**Work required**
Where a line of the material includes the string "turquoise", copy that line.

**Data section**
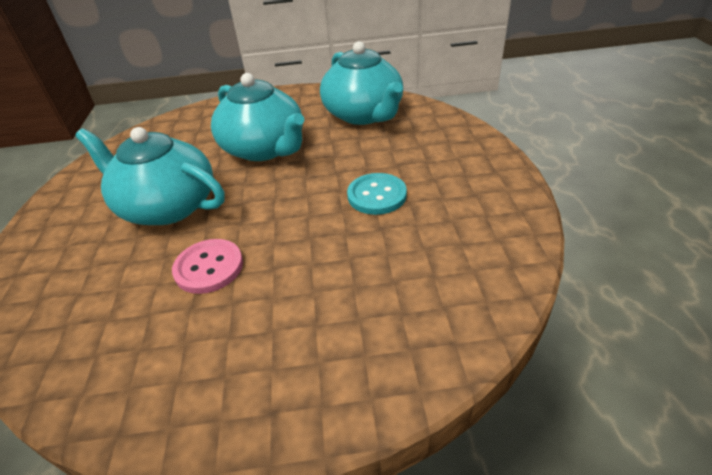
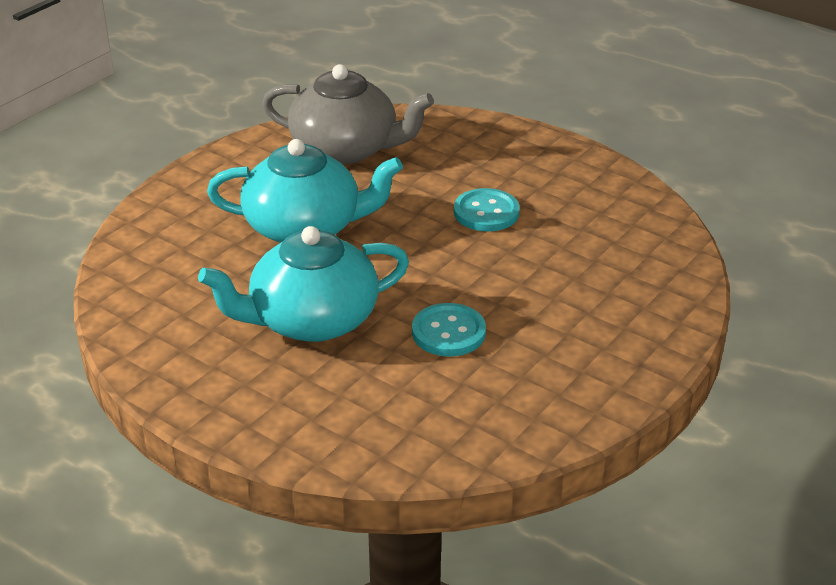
camera: 50 degrees left, 5 degrees down
(209, 267) = (448, 332): pink button -> turquoise button
(364, 114) = (346, 149): turquoise teapot -> grey teapot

**The completed task**
(209, 267) = (448, 332): pink button -> turquoise button
(364, 114) = (346, 149): turquoise teapot -> grey teapot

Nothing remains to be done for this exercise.